=== WHAT YOU HAVE TO DO ===
Give back each line of the material that contains the word "camera".

=== GIVEN RECORDS ===

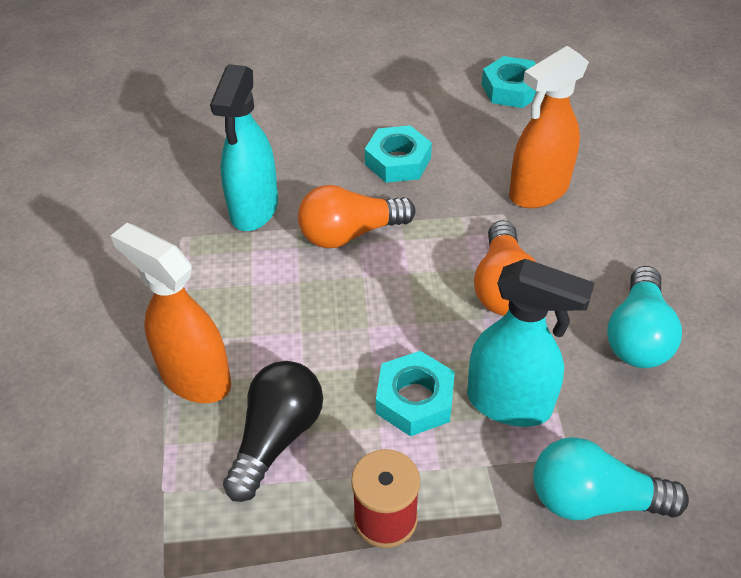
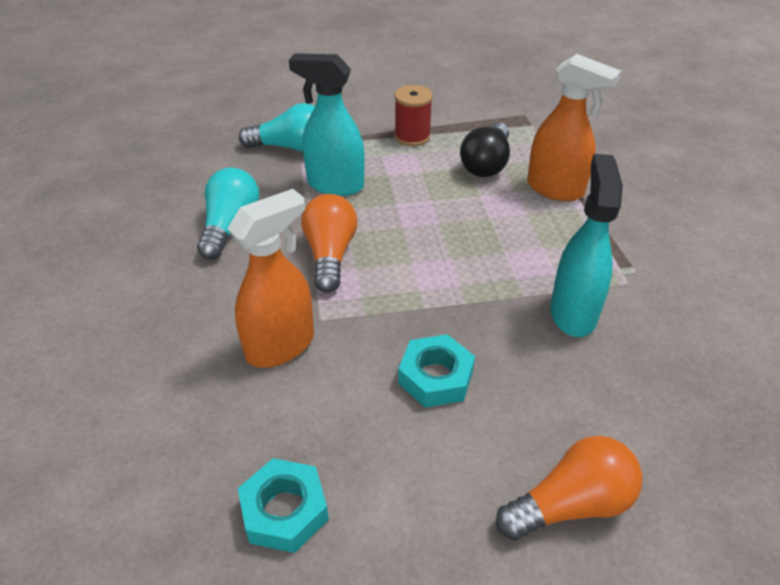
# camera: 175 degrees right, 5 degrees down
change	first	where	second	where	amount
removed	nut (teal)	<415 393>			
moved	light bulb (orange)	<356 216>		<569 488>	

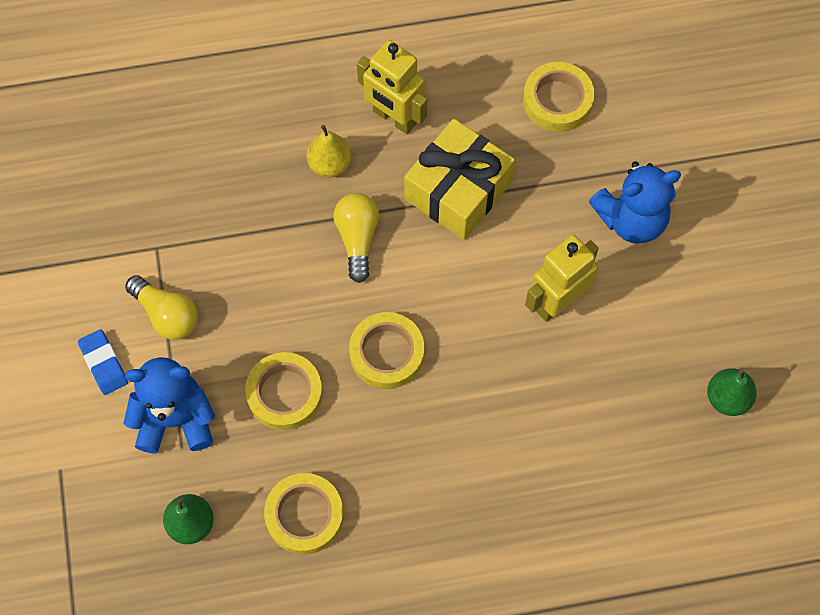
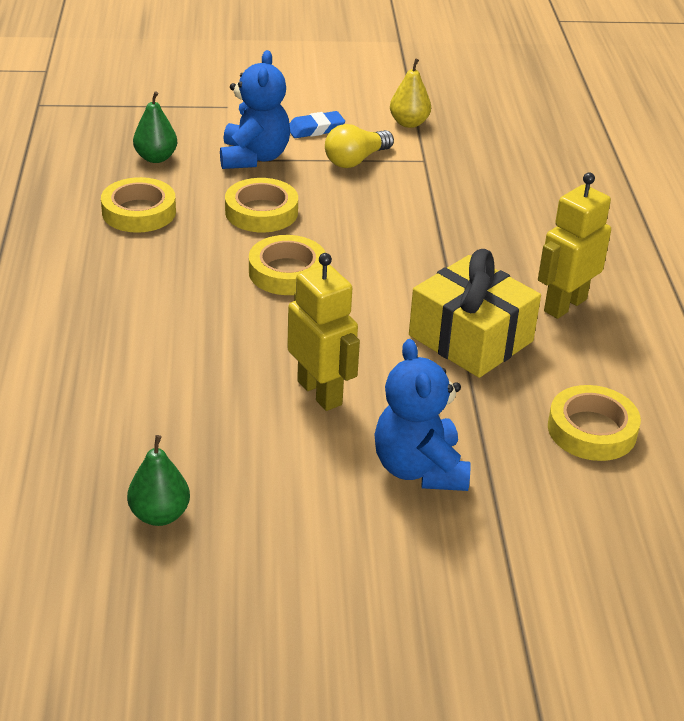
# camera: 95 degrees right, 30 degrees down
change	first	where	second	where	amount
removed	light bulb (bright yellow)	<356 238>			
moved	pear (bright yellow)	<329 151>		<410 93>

=== OUTPUT OF THE EXERCISE ===
# camera: 175 degrees right, 5 degrees down
# camera: 95 degrees right, 30 degrees down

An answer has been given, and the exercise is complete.